### DATA SHOWN
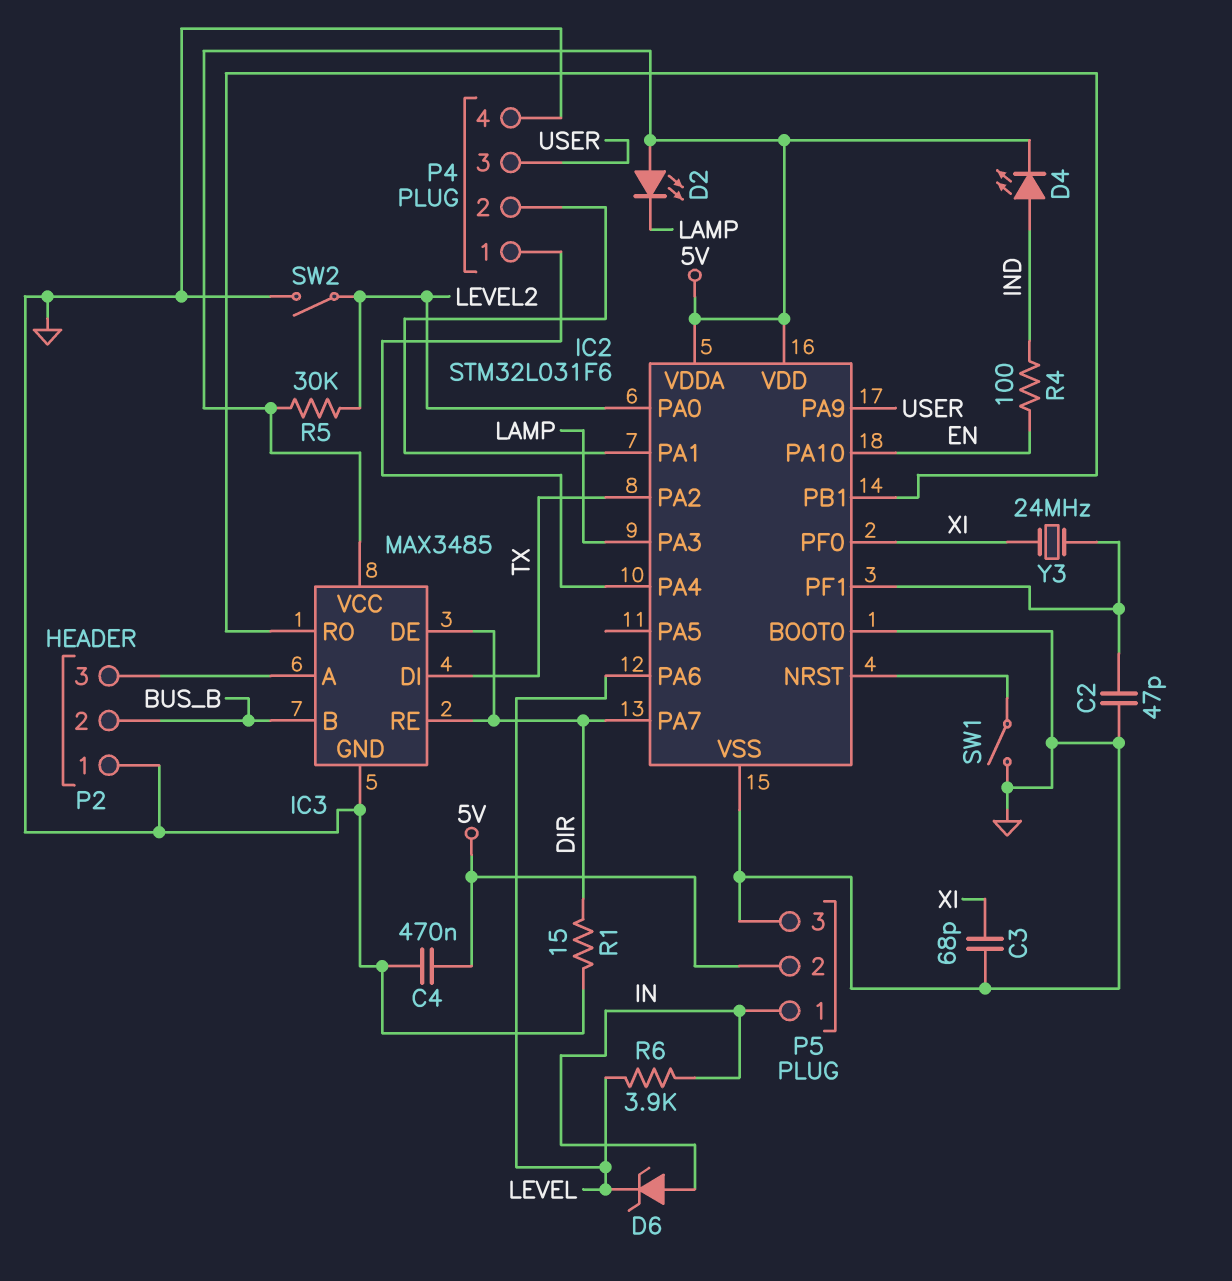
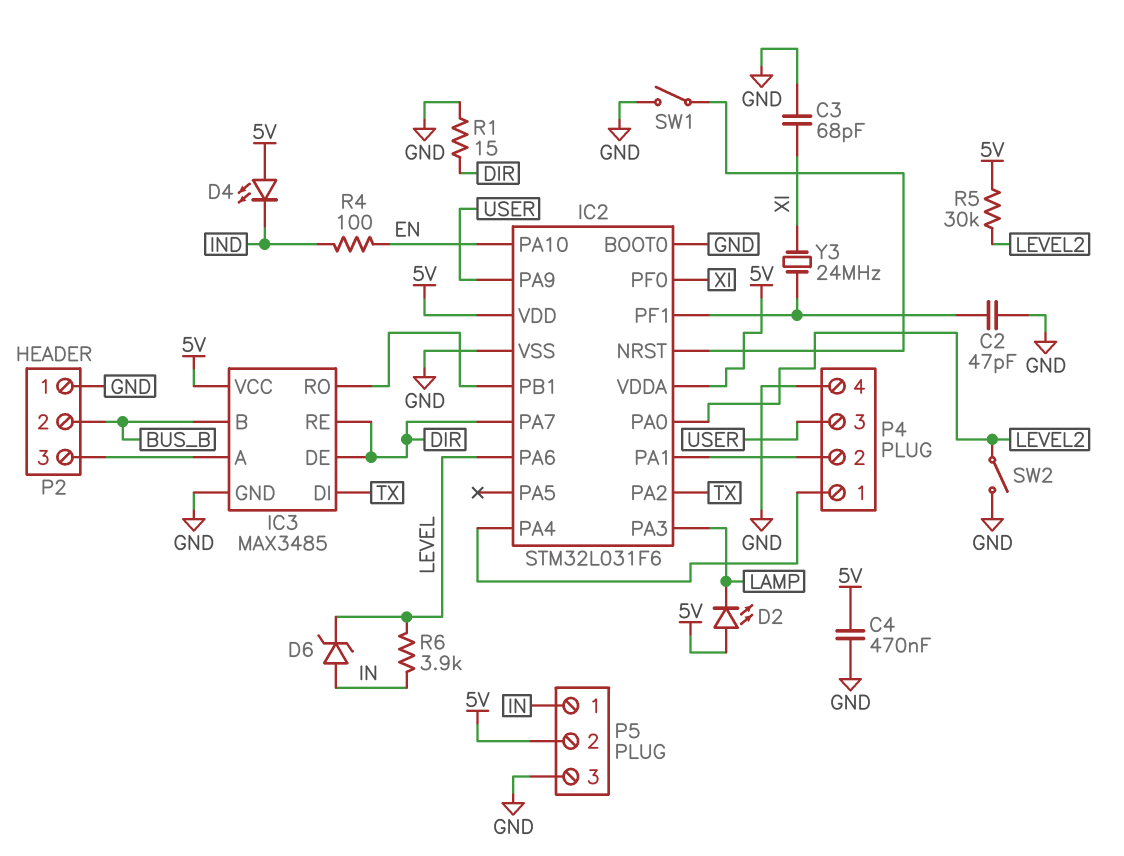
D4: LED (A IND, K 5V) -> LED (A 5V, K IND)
==
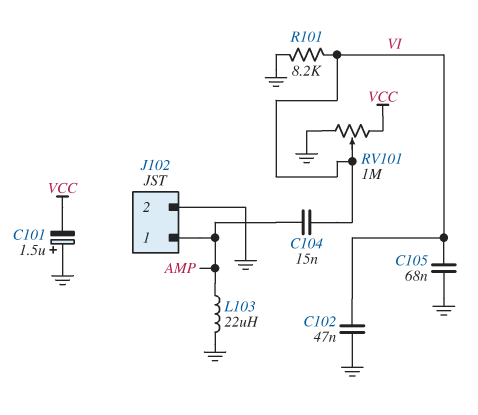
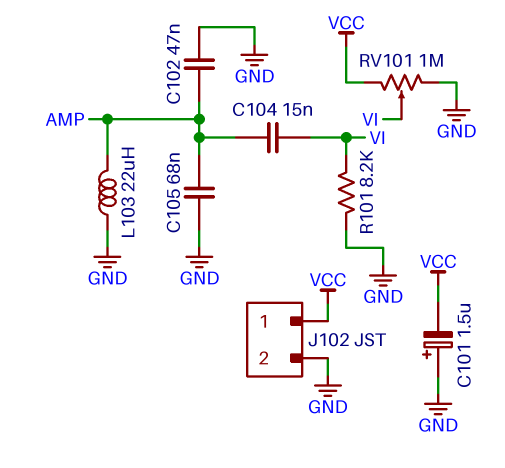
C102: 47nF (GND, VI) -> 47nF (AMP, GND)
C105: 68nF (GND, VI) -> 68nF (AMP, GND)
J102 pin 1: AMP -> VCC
==
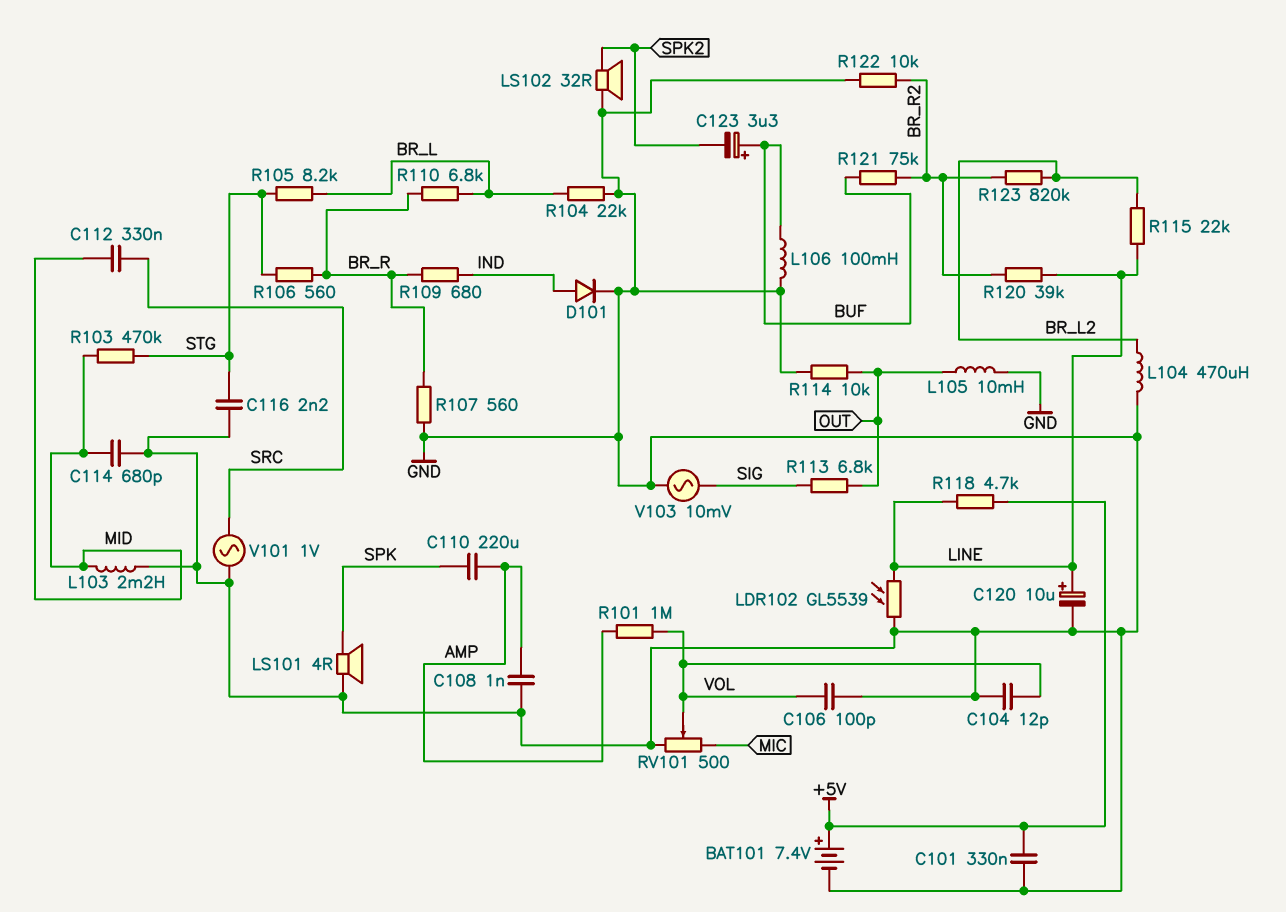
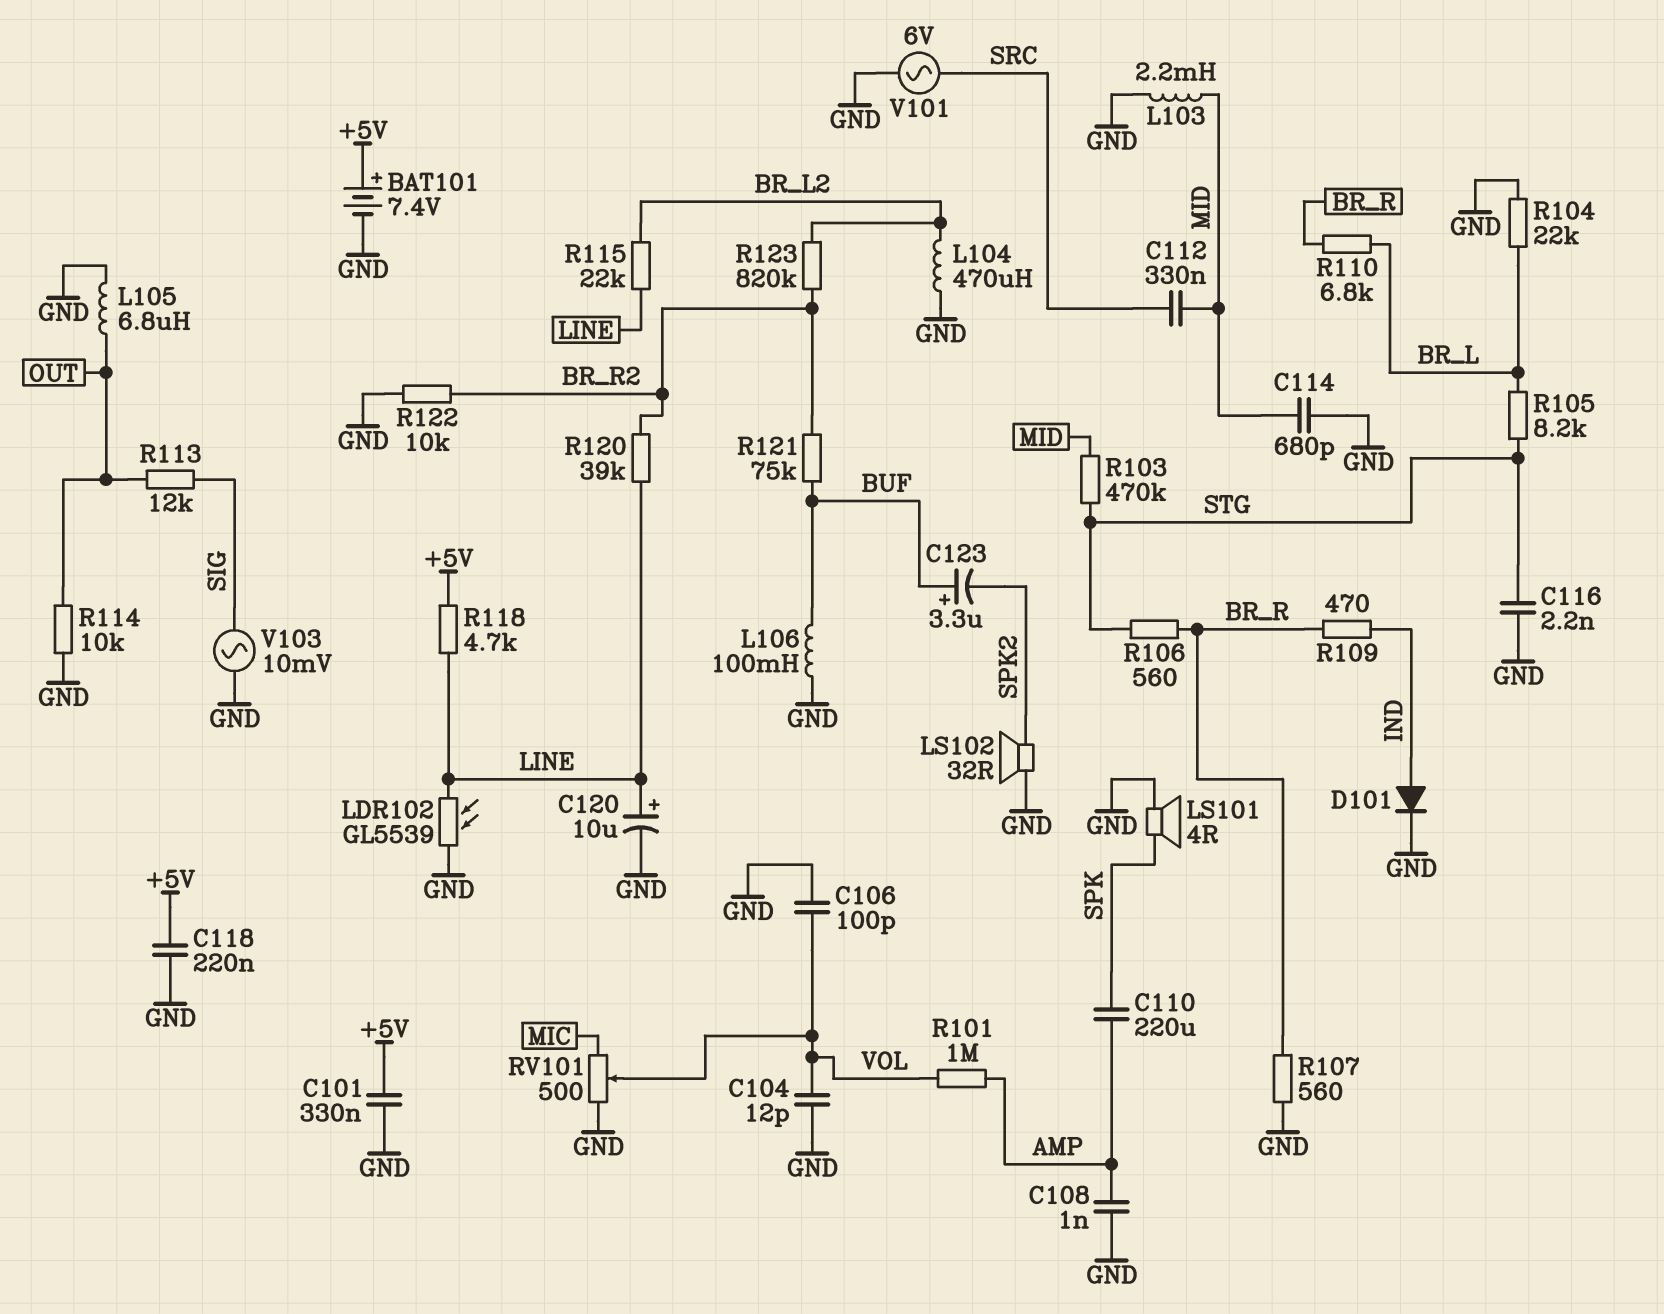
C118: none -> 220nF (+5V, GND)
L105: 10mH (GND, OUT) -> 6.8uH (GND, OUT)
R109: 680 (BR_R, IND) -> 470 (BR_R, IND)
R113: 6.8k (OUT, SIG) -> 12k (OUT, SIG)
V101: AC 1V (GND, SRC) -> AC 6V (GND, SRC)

### ASSIGNED TASK
Produce a word-for-word copy of everything above from the line holding "R113: 6.8k (OUT, SIG) -> 12k (OUT, SIG)" down to the line holding "V101: AC 1V (GND, SRC) -> AC 6V (GND, SRC)", with both of those lines kept.

### YOUR RESPONSE
R113: 6.8k (OUT, SIG) -> 12k (OUT, SIG)
V101: AC 1V (GND, SRC) -> AC 6V (GND, SRC)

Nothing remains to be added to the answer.